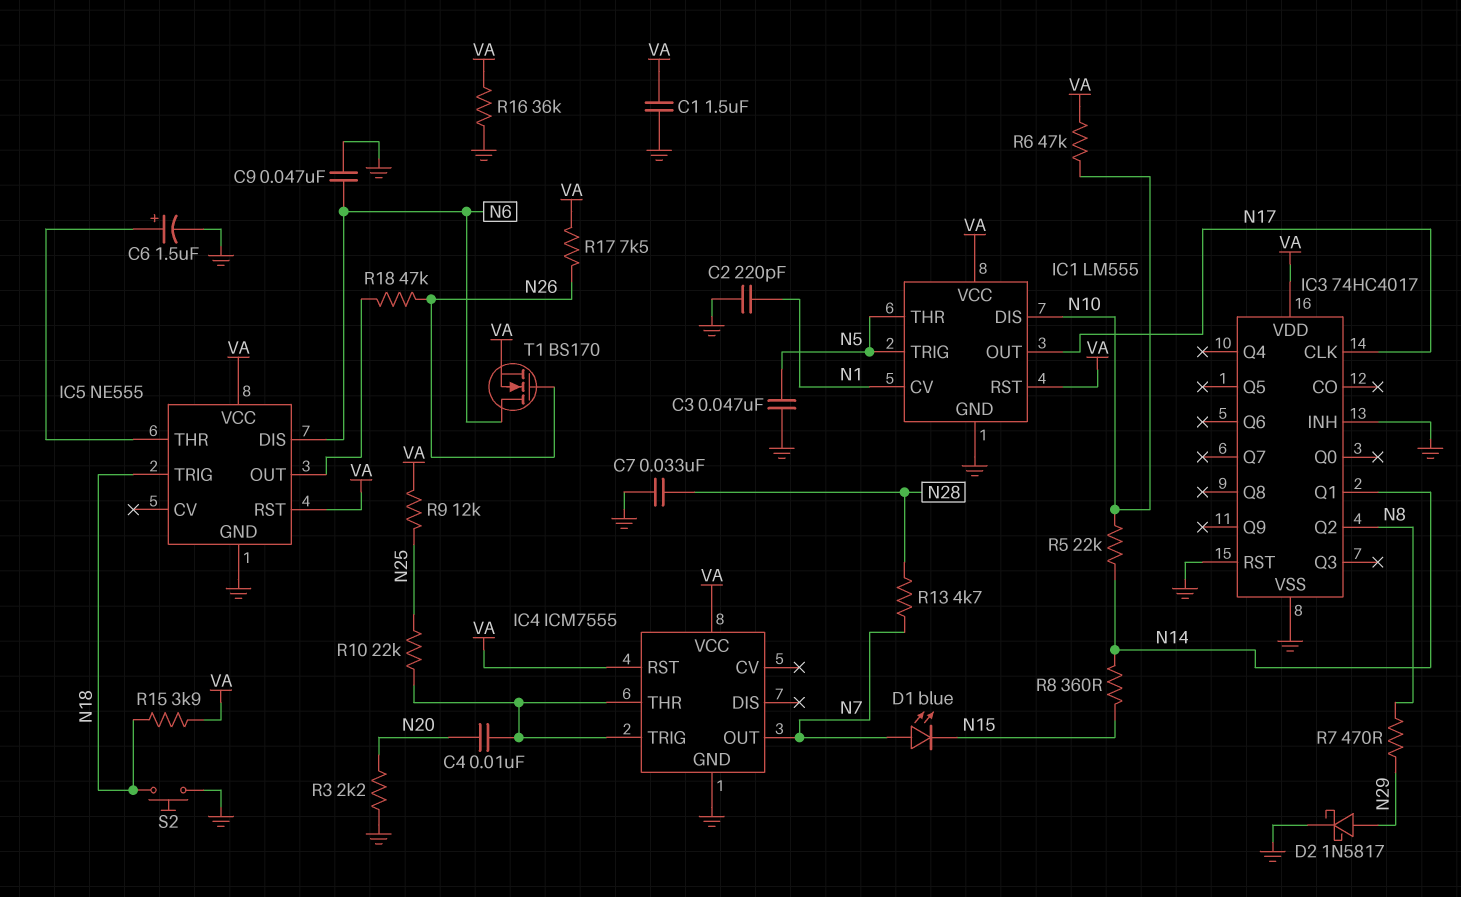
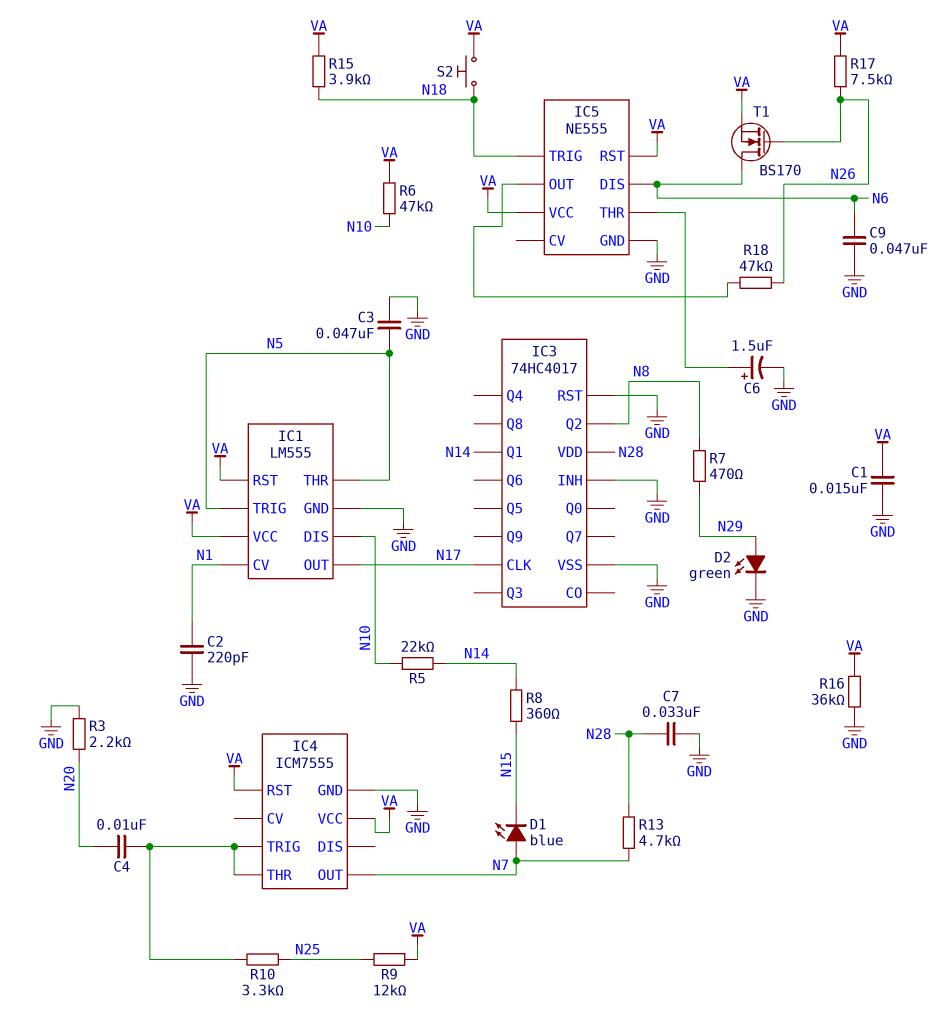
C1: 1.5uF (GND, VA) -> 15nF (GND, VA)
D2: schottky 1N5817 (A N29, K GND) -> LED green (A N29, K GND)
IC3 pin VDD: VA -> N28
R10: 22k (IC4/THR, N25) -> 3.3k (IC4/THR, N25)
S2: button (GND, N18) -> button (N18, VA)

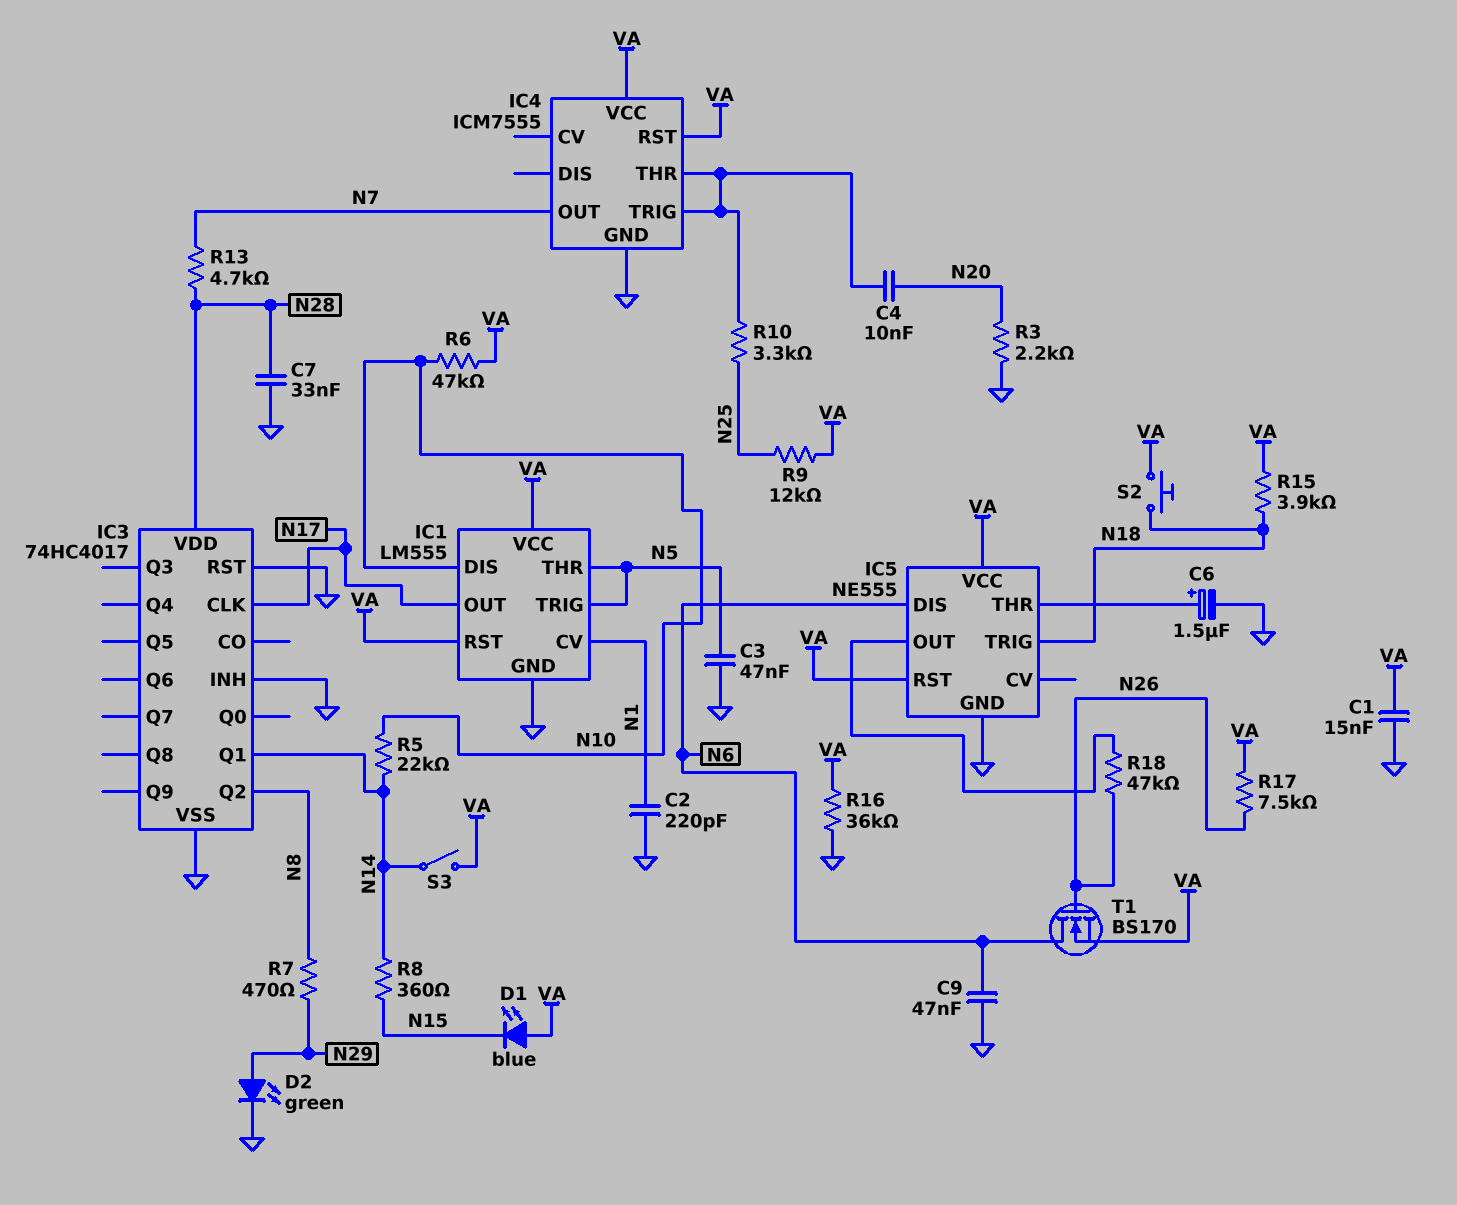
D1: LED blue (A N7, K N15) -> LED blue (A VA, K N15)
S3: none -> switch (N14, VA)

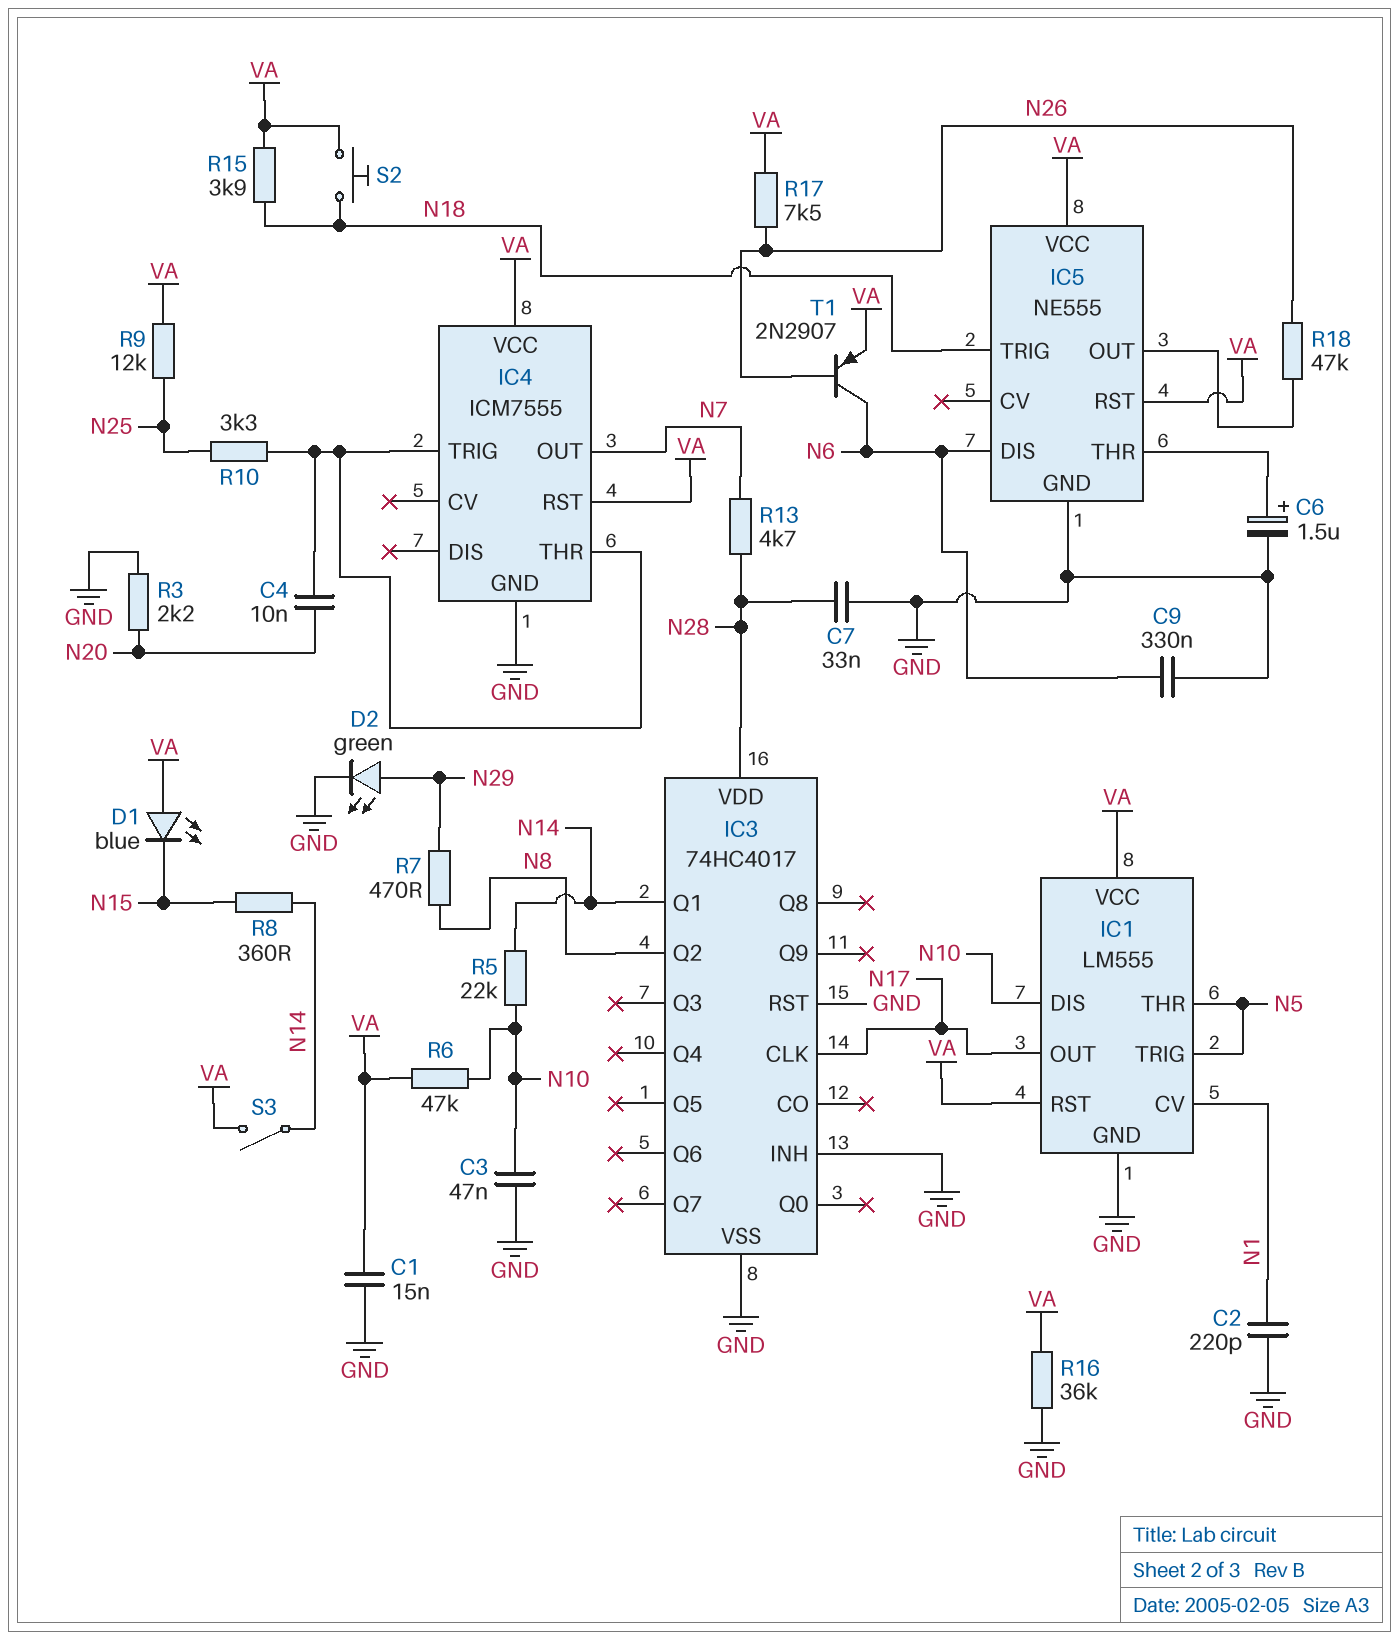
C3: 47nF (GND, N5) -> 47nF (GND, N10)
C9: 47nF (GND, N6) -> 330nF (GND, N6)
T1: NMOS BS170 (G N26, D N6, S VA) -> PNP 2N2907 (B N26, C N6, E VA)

━━━━━━━━━━━━━━━━━━━━

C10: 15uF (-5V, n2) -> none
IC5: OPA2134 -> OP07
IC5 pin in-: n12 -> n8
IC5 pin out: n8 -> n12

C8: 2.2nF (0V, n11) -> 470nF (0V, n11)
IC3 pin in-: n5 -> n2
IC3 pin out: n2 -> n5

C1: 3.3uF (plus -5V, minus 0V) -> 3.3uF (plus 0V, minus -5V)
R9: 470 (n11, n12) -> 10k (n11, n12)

━━━━━━━━━━━━━━━━━━━━

YOUR ASSIGNMENT:
The required answer is the run of lines above, starting at the line with "C3: 47nF (GND, N5) -> 47nF (GND, N10)" and ending at the line with "T1: NMOS BS170", reproduced exactly with both ends.

SOLUTION TO THE PROBLEM:
C3: 47nF (GND, N5) -> 47nF (GND, N10)
C9: 47nF (GND, N6) -> 330nF (GND, N6)
T1: NMOS BS170 (G N26, D N6, S VA) -> PNP 2N2907 (B N26, C N6, E VA)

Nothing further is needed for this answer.